§ **PROBLEM TO WORK ON**
The answer must be every line of the data that holds the word "none".

*** STORED DATA Section Begins ***

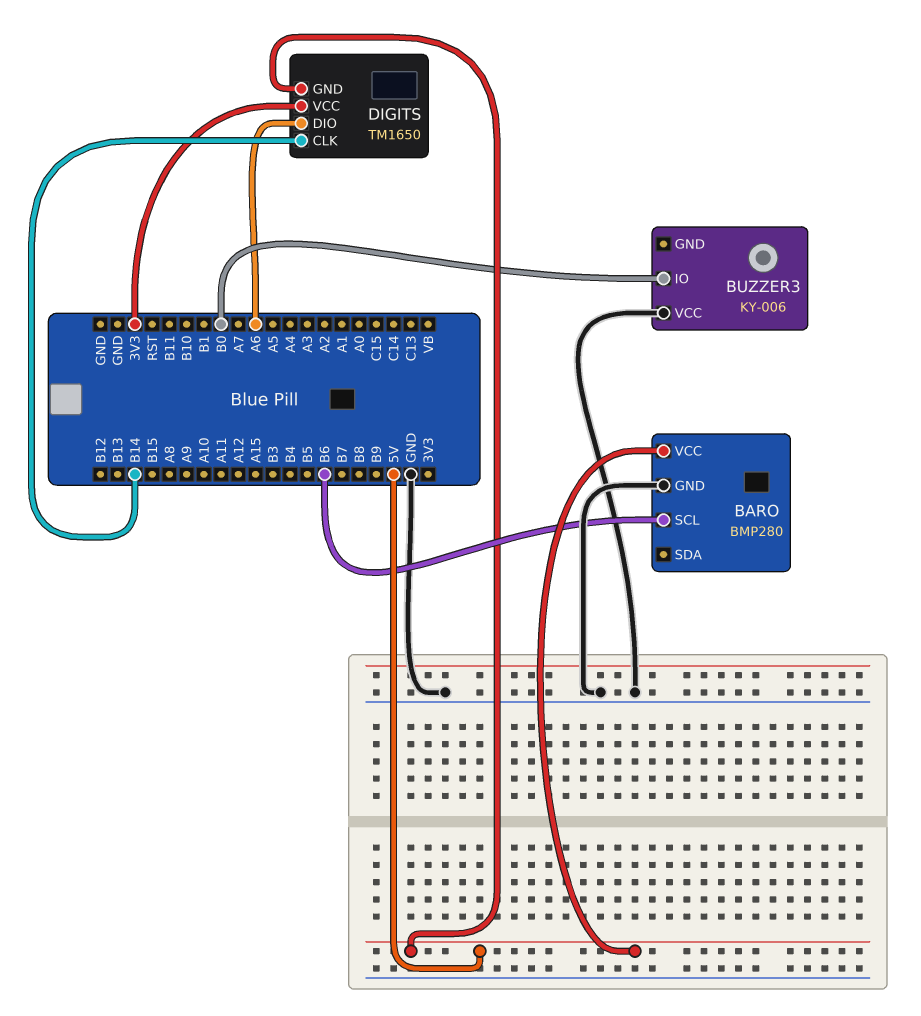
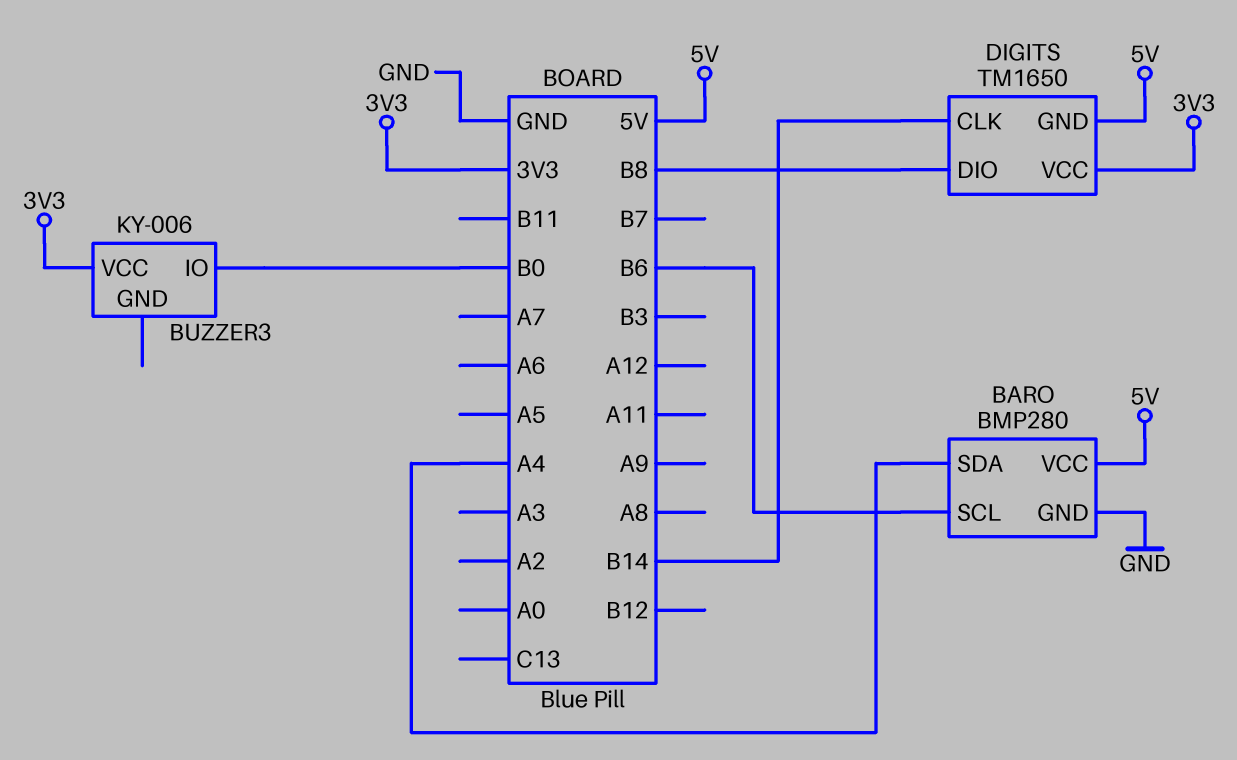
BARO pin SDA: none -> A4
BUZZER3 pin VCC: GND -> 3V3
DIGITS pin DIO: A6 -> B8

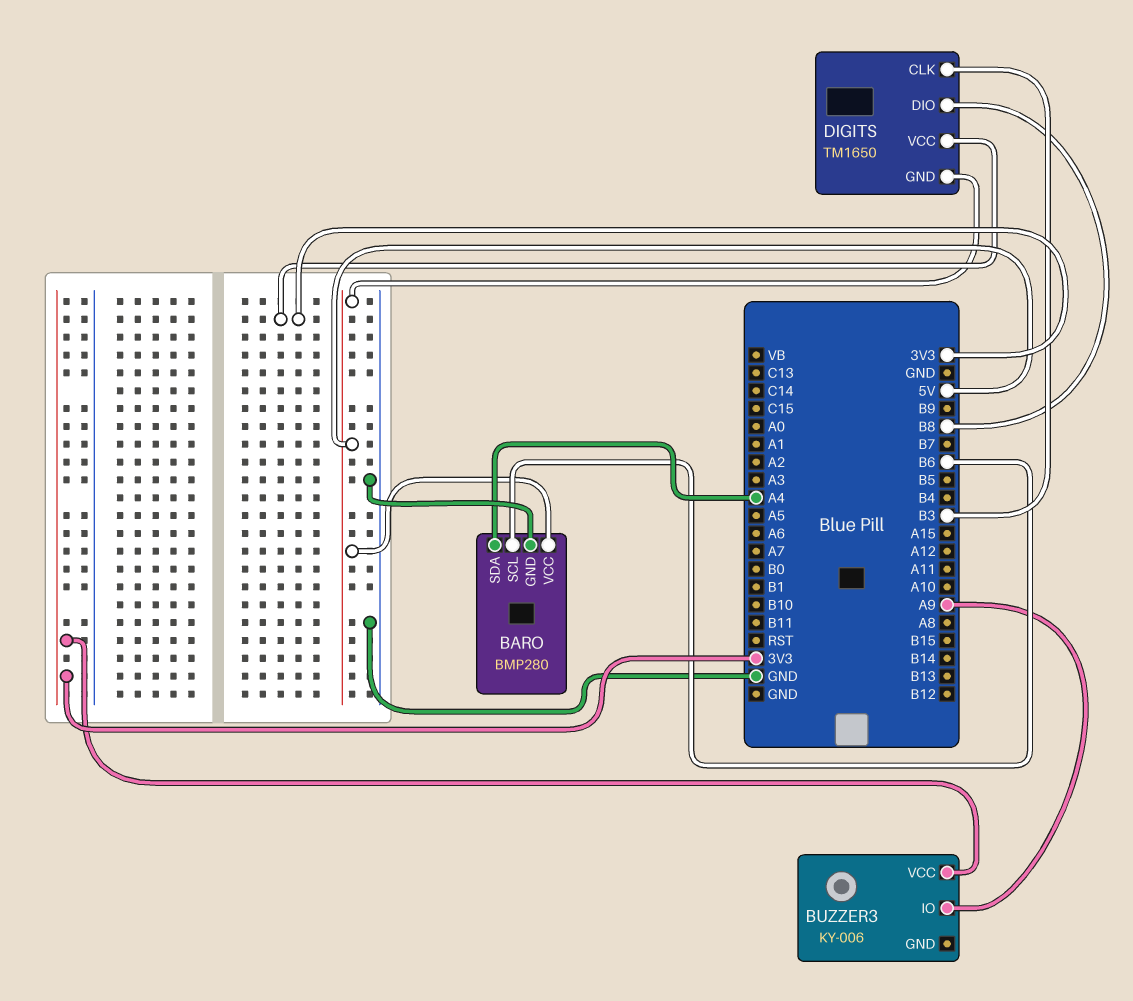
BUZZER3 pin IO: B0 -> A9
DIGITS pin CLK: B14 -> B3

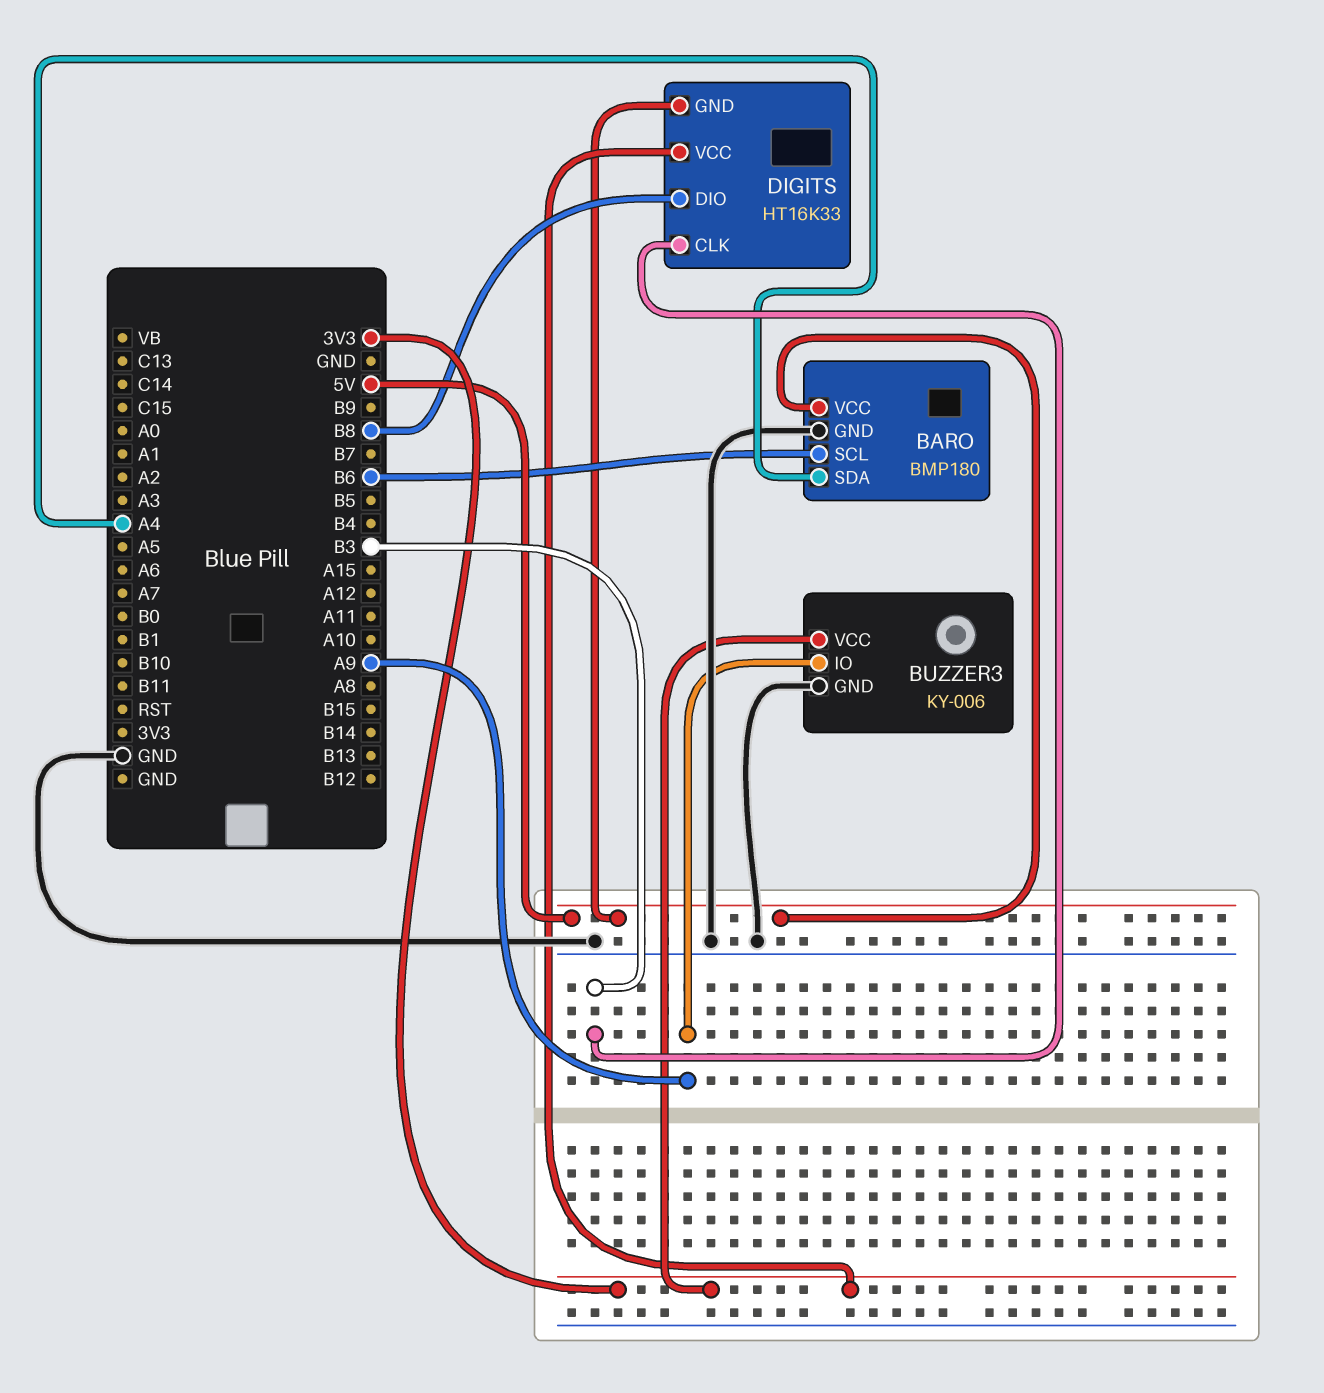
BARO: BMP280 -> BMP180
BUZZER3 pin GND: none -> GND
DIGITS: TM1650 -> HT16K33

*** STORED DATA Section Ends ***

§ **TASK OUTPUT**
BARO pin SDA: none -> A4
BUZZER3 pin GND: none -> GND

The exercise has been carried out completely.